* WORK ITEM: For the data below, restate word for word only the lines from the line containing "black domino: 1 -> 2" through the line containing "pink wallet: 1 -> 2", both ends included.

* RECORDS SHOWN:

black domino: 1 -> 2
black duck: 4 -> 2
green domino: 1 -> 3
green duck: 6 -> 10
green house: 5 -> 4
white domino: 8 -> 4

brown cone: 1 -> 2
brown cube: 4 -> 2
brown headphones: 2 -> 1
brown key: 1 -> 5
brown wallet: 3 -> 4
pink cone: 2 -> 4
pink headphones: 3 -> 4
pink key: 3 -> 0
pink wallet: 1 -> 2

==

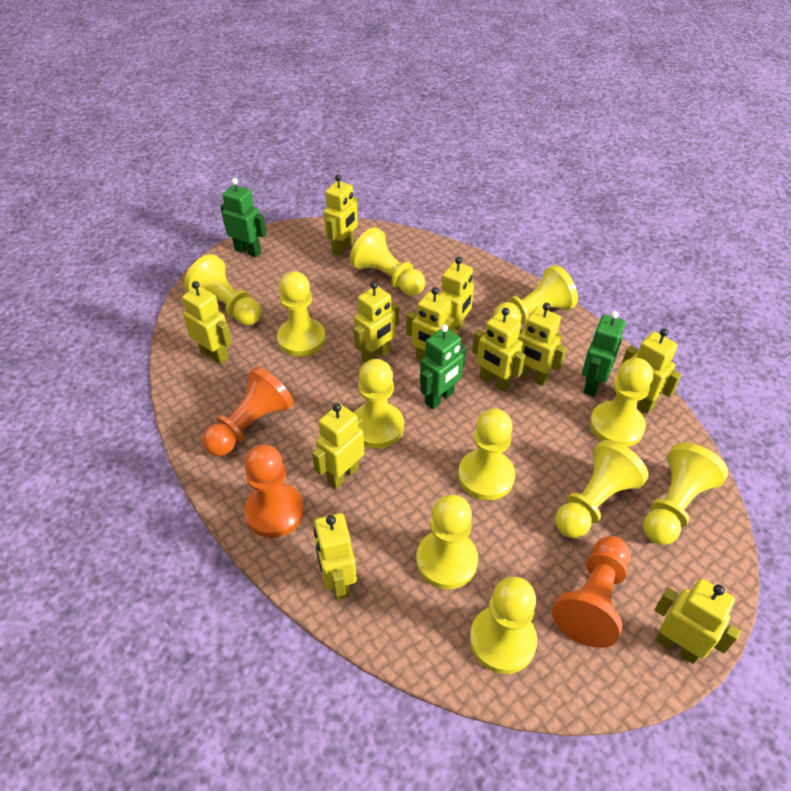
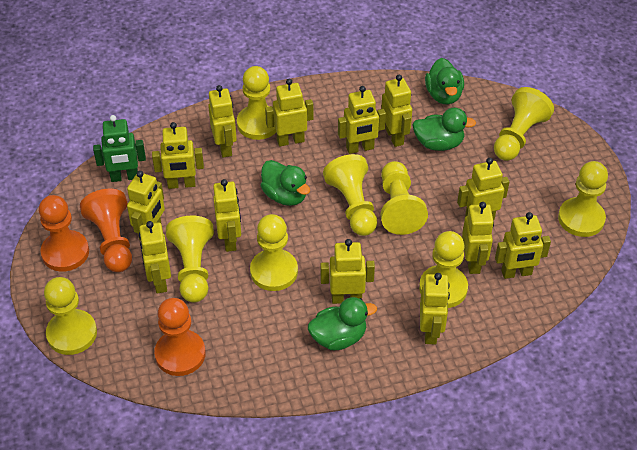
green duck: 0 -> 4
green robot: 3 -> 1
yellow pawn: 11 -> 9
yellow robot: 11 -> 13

* RESULT OF THIS EXERCISE:
black domino: 1 -> 2
black duck: 4 -> 2
green domino: 1 -> 3
green duck: 6 -> 10
green house: 5 -> 4
white domino: 8 -> 4

brown cone: 1 -> 2
brown cube: 4 -> 2
brown headphones: 2 -> 1
brown key: 1 -> 5
brown wallet: 3 -> 4
pink cone: 2 -> 4
pink headphones: 3 -> 4
pink key: 3 -> 0
pink wallet: 1 -> 2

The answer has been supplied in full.